#### [REQUIRED ACTION]
Print nothing but the lines below starting at the line that holds "(247, 102) = (230, 207): blue" and ending at the line that holds "(254, 186) = (652, 459): none -> yellow clock", including both, each exactly as written.

#### [Stored entries]

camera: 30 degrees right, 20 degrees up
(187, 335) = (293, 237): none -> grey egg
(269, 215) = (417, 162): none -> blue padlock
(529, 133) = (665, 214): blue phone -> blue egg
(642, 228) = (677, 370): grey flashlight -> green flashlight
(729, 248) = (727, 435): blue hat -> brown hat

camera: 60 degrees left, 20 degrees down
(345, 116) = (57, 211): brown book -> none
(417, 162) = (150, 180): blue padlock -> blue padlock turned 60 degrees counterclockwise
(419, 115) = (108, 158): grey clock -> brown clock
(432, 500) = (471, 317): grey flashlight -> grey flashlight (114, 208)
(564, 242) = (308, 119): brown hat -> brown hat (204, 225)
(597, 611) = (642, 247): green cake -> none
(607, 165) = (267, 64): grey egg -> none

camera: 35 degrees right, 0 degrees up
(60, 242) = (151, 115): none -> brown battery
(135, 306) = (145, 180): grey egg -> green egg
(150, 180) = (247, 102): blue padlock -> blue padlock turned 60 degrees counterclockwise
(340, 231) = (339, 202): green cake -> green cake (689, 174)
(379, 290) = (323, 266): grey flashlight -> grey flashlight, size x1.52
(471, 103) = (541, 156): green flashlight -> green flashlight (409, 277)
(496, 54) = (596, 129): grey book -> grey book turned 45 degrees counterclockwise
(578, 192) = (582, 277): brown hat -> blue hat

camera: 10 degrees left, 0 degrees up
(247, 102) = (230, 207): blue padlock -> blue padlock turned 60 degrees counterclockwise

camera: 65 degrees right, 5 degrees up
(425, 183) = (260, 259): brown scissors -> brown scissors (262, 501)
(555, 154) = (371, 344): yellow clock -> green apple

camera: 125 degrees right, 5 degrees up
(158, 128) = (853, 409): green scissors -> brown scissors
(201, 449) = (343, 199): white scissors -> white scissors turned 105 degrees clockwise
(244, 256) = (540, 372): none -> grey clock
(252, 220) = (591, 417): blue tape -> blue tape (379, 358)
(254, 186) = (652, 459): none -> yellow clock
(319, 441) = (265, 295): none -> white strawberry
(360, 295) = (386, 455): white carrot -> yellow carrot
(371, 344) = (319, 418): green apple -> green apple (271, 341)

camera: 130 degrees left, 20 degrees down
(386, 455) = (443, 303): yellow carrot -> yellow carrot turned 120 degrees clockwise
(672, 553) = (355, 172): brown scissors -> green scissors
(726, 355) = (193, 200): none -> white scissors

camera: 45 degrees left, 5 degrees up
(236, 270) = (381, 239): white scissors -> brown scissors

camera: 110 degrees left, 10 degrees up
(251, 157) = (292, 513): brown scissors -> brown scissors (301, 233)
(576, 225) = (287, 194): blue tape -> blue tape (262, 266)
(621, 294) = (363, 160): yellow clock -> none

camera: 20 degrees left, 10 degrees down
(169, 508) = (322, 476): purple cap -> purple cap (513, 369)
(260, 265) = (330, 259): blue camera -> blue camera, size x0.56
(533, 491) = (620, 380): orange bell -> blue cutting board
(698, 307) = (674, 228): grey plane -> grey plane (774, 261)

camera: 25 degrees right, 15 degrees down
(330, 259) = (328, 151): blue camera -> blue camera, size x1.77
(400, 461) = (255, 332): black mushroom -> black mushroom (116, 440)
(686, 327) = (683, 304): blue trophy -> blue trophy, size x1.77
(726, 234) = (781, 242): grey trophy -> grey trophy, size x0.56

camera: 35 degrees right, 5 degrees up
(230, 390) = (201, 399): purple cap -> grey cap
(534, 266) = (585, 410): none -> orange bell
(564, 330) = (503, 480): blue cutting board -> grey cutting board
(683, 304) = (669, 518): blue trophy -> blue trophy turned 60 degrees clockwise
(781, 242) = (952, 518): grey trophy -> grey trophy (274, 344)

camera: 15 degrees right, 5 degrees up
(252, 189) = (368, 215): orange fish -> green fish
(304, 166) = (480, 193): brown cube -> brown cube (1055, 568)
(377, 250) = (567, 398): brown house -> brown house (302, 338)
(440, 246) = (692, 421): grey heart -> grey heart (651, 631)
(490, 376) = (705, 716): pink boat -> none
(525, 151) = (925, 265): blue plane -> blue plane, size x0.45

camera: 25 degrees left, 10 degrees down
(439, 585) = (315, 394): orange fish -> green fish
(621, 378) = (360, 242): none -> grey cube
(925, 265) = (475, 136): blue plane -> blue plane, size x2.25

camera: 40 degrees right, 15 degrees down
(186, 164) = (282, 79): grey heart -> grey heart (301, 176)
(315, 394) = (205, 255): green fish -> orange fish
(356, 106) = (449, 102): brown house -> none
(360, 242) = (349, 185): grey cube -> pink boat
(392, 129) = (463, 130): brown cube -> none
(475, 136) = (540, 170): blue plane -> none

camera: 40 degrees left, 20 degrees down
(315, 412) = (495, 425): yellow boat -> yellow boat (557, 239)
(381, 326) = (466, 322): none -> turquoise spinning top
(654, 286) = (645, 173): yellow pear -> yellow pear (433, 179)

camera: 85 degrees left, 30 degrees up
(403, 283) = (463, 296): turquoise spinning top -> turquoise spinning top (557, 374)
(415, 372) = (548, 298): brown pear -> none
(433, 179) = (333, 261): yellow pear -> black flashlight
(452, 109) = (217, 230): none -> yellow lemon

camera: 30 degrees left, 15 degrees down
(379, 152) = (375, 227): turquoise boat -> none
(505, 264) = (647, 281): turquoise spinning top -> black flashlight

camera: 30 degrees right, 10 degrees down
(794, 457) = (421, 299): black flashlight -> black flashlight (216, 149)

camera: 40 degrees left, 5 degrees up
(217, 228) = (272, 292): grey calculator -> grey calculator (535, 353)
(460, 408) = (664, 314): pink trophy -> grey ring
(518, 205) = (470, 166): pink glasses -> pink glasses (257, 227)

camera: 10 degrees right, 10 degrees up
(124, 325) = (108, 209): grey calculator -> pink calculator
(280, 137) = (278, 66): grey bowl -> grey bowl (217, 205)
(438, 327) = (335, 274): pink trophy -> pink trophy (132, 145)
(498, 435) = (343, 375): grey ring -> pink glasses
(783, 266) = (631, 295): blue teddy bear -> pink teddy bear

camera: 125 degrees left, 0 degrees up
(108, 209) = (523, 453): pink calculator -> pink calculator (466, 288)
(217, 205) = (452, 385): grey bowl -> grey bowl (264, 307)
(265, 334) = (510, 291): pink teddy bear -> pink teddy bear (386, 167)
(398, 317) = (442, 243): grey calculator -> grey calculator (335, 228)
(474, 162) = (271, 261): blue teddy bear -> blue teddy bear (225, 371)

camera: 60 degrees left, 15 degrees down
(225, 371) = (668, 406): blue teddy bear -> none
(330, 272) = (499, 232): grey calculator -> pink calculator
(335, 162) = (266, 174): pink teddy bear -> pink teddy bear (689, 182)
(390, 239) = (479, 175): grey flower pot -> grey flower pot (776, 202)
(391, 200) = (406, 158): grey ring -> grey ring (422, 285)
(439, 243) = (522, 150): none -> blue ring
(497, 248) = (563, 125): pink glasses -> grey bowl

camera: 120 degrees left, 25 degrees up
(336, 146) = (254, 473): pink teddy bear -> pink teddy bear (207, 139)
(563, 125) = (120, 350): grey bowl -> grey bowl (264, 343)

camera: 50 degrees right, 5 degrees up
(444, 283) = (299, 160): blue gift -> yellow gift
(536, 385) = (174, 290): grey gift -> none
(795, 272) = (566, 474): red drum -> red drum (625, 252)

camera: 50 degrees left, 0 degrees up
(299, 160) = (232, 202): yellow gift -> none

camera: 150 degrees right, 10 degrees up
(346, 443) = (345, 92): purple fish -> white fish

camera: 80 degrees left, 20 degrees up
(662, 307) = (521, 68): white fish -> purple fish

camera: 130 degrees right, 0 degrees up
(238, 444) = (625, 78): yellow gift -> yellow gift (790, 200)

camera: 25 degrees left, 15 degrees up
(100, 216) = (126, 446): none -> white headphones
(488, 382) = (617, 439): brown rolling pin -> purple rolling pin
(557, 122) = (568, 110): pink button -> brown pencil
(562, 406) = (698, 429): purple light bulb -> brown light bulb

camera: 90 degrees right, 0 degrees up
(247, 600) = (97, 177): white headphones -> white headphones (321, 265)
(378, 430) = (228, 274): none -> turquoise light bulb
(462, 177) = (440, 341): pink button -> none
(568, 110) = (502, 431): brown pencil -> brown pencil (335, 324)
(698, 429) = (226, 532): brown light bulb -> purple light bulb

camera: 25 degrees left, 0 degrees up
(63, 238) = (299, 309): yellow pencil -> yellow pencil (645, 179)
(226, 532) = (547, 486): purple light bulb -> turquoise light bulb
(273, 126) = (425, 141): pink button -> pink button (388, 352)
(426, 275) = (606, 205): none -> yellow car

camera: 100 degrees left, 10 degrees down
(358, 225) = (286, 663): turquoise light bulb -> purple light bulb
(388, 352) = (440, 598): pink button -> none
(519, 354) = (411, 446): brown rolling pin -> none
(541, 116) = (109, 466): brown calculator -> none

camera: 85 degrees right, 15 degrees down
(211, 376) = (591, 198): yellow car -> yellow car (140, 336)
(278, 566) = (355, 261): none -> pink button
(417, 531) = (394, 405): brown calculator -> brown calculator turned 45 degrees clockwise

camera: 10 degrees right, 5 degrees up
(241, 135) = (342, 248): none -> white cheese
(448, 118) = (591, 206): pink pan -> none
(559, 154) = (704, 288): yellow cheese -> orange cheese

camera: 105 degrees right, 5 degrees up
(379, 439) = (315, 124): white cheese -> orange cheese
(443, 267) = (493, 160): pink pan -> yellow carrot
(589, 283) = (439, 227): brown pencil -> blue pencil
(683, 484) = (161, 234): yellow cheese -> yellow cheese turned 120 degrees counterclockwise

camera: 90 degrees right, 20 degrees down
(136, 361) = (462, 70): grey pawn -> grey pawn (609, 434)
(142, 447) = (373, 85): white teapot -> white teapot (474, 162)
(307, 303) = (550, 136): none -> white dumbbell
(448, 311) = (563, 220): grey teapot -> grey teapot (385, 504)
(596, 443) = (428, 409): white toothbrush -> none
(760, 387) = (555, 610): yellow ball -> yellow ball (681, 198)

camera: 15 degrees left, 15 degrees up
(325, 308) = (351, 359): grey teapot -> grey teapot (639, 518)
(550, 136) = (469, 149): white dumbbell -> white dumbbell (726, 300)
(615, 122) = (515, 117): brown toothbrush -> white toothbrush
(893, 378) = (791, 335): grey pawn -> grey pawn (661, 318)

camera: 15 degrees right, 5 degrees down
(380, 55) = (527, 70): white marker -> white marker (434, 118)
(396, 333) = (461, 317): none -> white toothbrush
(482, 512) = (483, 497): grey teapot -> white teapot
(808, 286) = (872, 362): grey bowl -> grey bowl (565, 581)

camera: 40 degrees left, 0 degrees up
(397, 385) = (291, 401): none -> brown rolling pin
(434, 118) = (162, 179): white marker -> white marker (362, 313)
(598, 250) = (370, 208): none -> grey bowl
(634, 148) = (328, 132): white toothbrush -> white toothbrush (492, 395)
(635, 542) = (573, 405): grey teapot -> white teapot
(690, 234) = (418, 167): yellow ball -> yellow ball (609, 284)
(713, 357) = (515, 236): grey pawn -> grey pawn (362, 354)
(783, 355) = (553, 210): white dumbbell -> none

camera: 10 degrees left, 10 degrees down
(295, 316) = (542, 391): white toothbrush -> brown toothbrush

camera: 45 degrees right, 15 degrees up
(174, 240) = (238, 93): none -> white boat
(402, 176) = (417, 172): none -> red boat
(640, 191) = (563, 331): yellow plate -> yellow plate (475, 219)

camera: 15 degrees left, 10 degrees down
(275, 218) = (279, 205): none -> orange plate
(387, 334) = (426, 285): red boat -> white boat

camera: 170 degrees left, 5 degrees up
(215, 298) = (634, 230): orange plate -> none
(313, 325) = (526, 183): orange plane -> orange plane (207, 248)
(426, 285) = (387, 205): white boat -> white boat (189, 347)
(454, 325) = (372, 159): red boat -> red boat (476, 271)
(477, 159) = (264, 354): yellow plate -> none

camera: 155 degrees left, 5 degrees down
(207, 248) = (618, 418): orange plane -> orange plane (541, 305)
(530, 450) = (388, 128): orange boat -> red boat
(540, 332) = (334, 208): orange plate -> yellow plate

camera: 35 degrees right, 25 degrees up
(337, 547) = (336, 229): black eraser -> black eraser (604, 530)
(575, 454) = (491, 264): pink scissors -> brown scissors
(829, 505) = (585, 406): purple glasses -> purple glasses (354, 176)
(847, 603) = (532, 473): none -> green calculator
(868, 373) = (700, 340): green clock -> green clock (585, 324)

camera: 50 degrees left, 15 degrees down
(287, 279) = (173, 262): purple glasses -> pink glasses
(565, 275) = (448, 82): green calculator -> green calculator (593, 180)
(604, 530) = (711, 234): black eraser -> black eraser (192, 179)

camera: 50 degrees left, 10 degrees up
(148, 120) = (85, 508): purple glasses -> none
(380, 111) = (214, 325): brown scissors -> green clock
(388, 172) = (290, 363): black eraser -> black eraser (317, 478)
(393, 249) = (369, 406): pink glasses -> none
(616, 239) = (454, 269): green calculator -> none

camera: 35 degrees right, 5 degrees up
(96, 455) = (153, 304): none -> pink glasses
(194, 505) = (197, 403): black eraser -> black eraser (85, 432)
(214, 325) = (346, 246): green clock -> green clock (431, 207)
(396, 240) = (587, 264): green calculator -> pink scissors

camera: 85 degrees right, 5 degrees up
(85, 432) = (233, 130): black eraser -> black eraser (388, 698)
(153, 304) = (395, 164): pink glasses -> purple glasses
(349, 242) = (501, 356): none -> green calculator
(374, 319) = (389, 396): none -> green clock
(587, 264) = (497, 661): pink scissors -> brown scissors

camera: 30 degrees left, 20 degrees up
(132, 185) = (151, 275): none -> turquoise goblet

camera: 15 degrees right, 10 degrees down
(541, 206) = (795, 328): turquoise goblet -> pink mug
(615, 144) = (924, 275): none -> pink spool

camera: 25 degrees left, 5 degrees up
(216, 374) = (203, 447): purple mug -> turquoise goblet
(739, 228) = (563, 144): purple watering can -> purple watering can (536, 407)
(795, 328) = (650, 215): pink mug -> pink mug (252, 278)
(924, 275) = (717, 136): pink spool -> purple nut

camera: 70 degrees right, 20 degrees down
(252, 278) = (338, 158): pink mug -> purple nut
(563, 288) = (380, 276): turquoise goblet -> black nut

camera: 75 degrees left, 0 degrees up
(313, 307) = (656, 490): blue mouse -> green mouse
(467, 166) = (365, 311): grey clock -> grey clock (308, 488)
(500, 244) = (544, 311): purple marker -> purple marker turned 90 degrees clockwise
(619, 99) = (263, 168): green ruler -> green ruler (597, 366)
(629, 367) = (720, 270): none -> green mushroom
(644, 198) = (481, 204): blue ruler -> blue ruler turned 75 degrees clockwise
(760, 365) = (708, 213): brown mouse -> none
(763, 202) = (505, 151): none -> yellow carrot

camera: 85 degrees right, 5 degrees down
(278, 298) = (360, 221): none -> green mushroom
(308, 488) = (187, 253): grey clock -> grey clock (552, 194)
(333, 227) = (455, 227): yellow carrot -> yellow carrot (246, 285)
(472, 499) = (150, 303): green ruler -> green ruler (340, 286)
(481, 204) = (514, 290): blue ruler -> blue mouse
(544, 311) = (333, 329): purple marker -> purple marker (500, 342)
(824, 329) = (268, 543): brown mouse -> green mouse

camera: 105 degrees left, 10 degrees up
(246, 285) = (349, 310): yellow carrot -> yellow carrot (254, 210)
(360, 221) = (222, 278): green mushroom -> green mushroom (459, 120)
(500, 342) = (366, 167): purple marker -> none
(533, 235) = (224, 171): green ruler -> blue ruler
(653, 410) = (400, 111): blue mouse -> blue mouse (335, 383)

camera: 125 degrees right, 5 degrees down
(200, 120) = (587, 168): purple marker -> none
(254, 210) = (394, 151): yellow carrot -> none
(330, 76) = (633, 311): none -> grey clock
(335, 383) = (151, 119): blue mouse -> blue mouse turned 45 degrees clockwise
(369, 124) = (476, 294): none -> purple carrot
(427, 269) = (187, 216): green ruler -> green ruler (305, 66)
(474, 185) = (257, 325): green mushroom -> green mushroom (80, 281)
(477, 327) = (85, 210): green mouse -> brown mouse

#### [RESPONSE]
(247, 102) = (230, 207): blue padlock -> blue padlock turned 60 degrees counterclockwise

camera: 65 degrees right, 5 degrees up
(425, 183) = (260, 259): brown scissors -> brown scissors (262, 501)
(555, 154) = (371, 344): yellow clock -> green apple

camera: 125 degrees right, 5 degrees up
(158, 128) = (853, 409): green scissors -> brown scissors
(201, 449) = (343, 199): white scissors -> white scissors turned 105 degrees clockwise
(244, 256) = (540, 372): none -> grey clock
(252, 220) = (591, 417): blue tape -> blue tape (379, 358)
(254, 186) = (652, 459): none -> yellow clock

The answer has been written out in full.